:: EXERCISE MATERIALS ::
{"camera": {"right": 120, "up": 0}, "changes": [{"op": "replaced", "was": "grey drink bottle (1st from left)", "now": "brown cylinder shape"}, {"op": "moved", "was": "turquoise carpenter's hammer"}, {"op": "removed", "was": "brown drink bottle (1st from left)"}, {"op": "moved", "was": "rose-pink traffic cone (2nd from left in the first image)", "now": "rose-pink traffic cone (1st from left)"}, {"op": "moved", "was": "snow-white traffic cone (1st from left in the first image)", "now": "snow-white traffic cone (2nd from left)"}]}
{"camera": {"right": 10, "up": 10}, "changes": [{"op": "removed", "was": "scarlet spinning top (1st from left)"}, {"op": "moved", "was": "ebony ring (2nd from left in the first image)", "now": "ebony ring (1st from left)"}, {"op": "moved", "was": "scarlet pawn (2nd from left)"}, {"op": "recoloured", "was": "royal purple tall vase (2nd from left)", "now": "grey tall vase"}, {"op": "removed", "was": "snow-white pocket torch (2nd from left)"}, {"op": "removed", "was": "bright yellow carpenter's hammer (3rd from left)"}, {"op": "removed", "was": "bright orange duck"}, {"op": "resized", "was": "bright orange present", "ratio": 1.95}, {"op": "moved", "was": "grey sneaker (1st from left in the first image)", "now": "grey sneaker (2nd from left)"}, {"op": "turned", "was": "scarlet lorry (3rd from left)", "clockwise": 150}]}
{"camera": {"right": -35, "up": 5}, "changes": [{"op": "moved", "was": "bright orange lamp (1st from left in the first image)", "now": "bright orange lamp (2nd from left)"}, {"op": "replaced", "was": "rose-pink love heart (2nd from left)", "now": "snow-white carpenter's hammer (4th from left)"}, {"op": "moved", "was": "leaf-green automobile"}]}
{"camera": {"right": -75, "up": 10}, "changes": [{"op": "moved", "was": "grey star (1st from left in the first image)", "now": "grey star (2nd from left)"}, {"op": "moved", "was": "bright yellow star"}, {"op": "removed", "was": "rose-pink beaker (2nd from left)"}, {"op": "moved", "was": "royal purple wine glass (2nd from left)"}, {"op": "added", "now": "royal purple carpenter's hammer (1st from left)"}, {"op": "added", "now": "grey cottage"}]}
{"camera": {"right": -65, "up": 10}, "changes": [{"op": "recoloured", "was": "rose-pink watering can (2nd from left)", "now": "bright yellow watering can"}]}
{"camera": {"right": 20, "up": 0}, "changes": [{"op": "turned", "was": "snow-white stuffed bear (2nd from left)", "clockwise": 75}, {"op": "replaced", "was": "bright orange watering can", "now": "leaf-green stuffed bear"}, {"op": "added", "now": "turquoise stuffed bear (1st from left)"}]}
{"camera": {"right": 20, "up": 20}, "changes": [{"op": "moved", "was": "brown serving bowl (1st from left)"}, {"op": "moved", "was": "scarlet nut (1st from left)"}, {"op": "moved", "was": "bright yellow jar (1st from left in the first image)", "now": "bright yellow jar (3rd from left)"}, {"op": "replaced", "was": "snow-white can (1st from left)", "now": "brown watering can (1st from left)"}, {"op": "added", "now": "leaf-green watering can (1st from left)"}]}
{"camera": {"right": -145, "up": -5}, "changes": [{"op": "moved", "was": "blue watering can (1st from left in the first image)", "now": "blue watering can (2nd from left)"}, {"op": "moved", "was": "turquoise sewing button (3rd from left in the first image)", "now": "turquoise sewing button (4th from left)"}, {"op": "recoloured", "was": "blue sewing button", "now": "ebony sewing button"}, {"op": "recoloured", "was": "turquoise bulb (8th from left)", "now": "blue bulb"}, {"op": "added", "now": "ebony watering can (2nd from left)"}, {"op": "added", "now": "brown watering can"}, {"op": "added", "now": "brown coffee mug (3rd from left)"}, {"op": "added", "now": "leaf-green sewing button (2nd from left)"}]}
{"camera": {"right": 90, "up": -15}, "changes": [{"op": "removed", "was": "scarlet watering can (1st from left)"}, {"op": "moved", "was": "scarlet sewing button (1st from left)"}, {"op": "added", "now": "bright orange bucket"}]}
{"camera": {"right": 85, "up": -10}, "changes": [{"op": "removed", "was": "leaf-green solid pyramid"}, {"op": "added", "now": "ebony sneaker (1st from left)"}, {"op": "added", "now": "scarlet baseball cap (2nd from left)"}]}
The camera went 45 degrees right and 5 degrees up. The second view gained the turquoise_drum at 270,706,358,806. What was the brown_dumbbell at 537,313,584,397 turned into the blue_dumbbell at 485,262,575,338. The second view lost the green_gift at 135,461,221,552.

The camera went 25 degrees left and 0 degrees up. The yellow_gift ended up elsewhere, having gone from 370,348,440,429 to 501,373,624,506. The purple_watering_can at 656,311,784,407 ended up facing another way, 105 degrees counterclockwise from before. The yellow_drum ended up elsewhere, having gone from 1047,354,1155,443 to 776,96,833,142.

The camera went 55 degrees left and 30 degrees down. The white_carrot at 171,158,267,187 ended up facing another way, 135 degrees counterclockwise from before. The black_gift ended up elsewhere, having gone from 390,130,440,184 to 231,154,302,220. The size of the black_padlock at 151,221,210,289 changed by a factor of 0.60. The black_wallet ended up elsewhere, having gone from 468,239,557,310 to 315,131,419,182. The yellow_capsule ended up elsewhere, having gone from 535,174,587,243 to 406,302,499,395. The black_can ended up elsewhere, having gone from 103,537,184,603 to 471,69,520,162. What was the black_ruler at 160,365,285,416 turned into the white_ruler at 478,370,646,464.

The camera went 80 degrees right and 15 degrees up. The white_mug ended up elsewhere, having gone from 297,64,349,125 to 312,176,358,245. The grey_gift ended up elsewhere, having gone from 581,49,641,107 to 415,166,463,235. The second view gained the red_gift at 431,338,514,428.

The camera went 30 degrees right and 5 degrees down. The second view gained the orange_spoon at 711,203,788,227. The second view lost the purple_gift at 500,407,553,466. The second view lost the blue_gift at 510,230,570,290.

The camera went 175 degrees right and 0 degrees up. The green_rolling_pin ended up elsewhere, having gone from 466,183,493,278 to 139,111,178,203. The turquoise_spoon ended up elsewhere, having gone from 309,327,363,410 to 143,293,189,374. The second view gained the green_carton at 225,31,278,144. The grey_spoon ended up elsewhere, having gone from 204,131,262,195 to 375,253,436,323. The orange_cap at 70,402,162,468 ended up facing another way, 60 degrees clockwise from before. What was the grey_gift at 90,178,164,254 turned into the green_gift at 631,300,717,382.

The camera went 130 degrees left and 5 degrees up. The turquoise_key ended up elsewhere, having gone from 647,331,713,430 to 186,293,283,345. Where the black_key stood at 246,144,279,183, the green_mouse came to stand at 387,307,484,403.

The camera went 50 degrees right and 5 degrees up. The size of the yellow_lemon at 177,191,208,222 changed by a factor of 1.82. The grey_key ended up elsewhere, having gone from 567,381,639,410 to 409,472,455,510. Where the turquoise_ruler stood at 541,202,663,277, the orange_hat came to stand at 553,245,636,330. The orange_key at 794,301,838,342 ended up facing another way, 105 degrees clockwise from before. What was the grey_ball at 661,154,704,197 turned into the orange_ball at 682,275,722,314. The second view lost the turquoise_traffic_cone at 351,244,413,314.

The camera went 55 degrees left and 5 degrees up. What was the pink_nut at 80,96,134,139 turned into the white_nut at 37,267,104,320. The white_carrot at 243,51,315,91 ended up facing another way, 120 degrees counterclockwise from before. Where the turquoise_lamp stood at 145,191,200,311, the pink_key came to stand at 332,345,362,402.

:: ASSIGNMENT ::
Each record should be transcribed exactly as it was written.

:: THE ANSWER ::
{"camera": {"right": 120, "up": 0}, "changes": [{"op": "replaced", "was": "grey drink bottle (1st from left)", "now": "brown cylinder shape"}, {"op": "moved", "was": "turquoise carpenter's hammer"}, {"op": "removed", "was": "brown drink bottle (1st from left)"}, {"op": "moved", "was": "rose-pink traffic cone (2nd from left in the first image)", "now": "rose-pink traffic cone (1st from left)"}, {"op": "moved", "was": "snow-white traffic cone (1st from left in the first image)", "now": "snow-white traffic cone (2nd from left)"}]}
{"camera": {"right": 10, "up": 10}, "changes": [{"op": "removed", "was": "scarlet spinning top (1st from left)"}, {"op": "moved", "was": "ebony ring (2nd from left in the first image)", "now": "ebony ring (1st from left)"}, {"op": "moved", "was": "scarlet pawn (2nd from left)"}, {"op": "recoloured", "was": "royal purple tall vase (2nd from left)", "now": "grey tall vase"}, {"op": "removed", "was": "snow-white pocket torch (2nd from left)"}, {"op": "removed", "was": "bright yellow carpenter's hammer (3rd from left)"}, {"op": "removed", "was": "bright orange duck"}, {"op": "resized", "was": "bright orange present", "ratio": 1.95}, {"op": "moved", "was": "grey sneaker (1st from left in the first image)", "now": "grey sneaker (2nd from left)"}, {"op": "turned", "was": "scarlet lorry (3rd from left)", "clockwise": 150}]}
{"camera": {"right": -35, "up": 5}, "changes": [{"op": "moved", "was": "bright orange lamp (1st from left in the first image)", "now": "bright orange lamp (2nd from left)"}, {"op": "replaced", "was": "rose-pink love heart (2nd from left)", "now": "snow-white carpenter's hammer (4th from left)"}, {"op": "moved", "was": "leaf-green automobile"}]}
{"camera": {"right": -75, "up": 10}, "changes": [{"op": "moved", "was": "grey star (1st from left in the first image)", "now": "grey star (2nd from left)"}, {"op": "moved", "was": "bright yellow star"}, {"op": "removed", "was": "rose-pink beaker (2nd from left)"}, {"op": "moved", "was": "royal purple wine glass (2nd from left)"}, {"op": "added", "now": "royal purple carpenter's hammer (1st from left)"}, {"op": "added", "now": "grey cottage"}]}
{"camera": {"right": -65, "up": 10}, "changes": [{"op": "recoloured", "was": "rose-pink watering can (2nd from left)", "now": "bright yellow watering can"}]}
{"camera": {"right": 20, "up": 0}, "changes": [{"op": "turned", "was": "snow-white stuffed bear (2nd from left)", "clockwise": 75}, {"op": "replaced", "was": "bright orange watering can", "now": "leaf-green stuffed bear"}, {"op": "added", "now": "turquoise stuffed bear (1st from left)"}]}
{"camera": {"right": 20, "up": 20}, "changes": [{"op": "moved", "was": "brown serving bowl (1st from left)"}, {"op": "moved", "was": "scarlet nut (1st from left)"}, {"op": "moved", "was": "bright yellow jar (1st from left in the first image)", "now": "bright yellow jar (3rd from left)"}, {"op": "replaced", "was": "snow-white can (1st from left)", "now": "brown watering can (1st from left)"}, {"op": "added", "now": "leaf-green watering can (1st from left)"}]}
{"camera": {"right": -145, "up": -5}, "changes": [{"op": "moved", "was": "blue watering can (1st from left in the first image)", "now": "blue watering can (2nd from left)"}, {"op": "moved", "was": "turquoise sewing button (3rd from left in the first image)", "now": "turquoise sewing button (4th from left)"}, {"op": "recoloured", "was": "blue sewing button", "now": "ebony sewing button"}, {"op": "recoloured", "was": "turquoise bulb (8th from left)", "now": "blue bulb"}, {"op": "added", "now": "ebony watering can (2nd from left)"}, {"op": "added", "now": "brown watering can"}, {"op": "added", "now": "brown coffee mug (3rd from left)"}, {"op": "added", "now": "leaf-green sewing button (2nd from left)"}]}
{"camera": {"right": 90, "up": -15}, "changes": [{"op": "removed", "was": "scarlet watering can (1st from left)"}, {"op": "moved", "was": "scarlet sewing button (1st from left)"}, {"op": "added", "now": "bright orange bucket"}]}
{"camera": {"right": 85, "up": -10}, "changes": [{"op": "removed", "was": "leaf-green solid pyramid"}, {"op": "added", "now": "ebony sneaker (1st from left)"}, {"op": "added", "now": "scarlet baseball cap (2nd from left)"}]}
The camera went 45 degrees right and 5 degrees up. The second view gained the turquoise_drum at 270,706,358,806. What was the brown_dumbbell at 537,313,584,397 turned into the blue_dumbbell at 485,262,575,338. The second view lost the green_gift at 135,461,221,552.

The camera went 25 degrees left and 0 degrees up. The yellow_gift ended up elsewhere, having gone from 370,348,440,429 to 501,373,624,506. The purple_watering_can at 656,311,784,407 ended up facing another way, 105 degrees counterclockwise from before. The yellow_drum ended up elsewhere, having gone from 1047,354,1155,443 to 776,96,833,142.

The camera went 55 degrees left and 30 degrees down. The white_carrot at 171,158,267,187 ended up facing another way, 135 degrees counterclockwise from before. The black_gift ended up elsewhere, having gone from 390,130,440,184 to 231,154,302,220. The size of the black_padlock at 151,221,210,289 changed by a factor of 0.60. The black_wallet ended up elsewhere, having gone from 468,239,557,310 to 315,131,419,182. The yellow_capsule ended up elsewhere, having gone from 535,174,587,243 to 406,302,499,395. The black_can ended up elsewhere, having gone from 103,537,184,603 to 471,69,520,162. What was the black_ruler at 160,365,285,416 turned into the white_ruler at 478,370,646,464.

The camera went 80 degrees right and 15 degrees up. The white_mug ended up elsewhere, having gone from 297,64,349,125 to 312,176,358,245. The grey_gift ended up elsewhere, having gone from 581,49,641,107 to 415,166,463,235. The second view gained the red_gift at 431,338,514,428.

The camera went 30 degrees right and 5 degrees down. The second view gained the orange_spoon at 711,203,788,227. The second view lost the purple_gift at 500,407,553,466. The second view lost the blue_gift at 510,230,570,290.

The camera went 175 degrees right and 0 degrees up. The green_rolling_pin ended up elsewhere, having gone from 466,183,493,278 to 139,111,178,203. The turquoise_spoon ended up elsewhere, having gone from 309,327,363,410 to 143,293,189,374. The second view gained the green_carton at 225,31,278,144. The grey_spoon ended up elsewhere, having gone from 204,131,262,195 to 375,253,436,323. The orange_cap at 70,402,162,468 ended up facing another way, 60 degrees clockwise from before. What was the grey_gift at 90,178,164,254 turned into the green_gift at 631,300,717,382.

The camera went 130 degrees left and 5 degrees up. The turquoise_key ended up elsewhere, having gone from 647,331,713,430 to 186,293,283,345. Where the black_key stood at 246,144,279,183, the green_mouse came to stand at 387,307,484,403.

The camera went 50 degrees right and 5 degrees up. The size of the yellow_lemon at 177,191,208,222 changed by a factor of 1.82. The grey_key ended up elsewhere, having gone from 567,381,639,410 to 409,472,455,510. Where the turquoise_ruler stood at 541,202,663,277, the orange_hat came to stand at 553,245,636,330. The orange_key at 794,301,838,342 ended up facing another way, 105 degrees clockwise from before. What was the grey_ball at 661,154,704,197 turned into the orange_ball at 682,275,722,314. The second view lost the turquoise_traffic_cone at 351,244,413,314.

The camera went 55 degrees left and 5 degrees up. What was the pink_nut at 80,96,134,139 turned into the white_nut at 37,267,104,320. The white_carrot at 243,51,315,91 ended up facing another way, 120 degrees counterclockwise from before. Where the turquoise_lamp stood at 145,191,200,311, the pink_key came to stand at 332,345,362,402.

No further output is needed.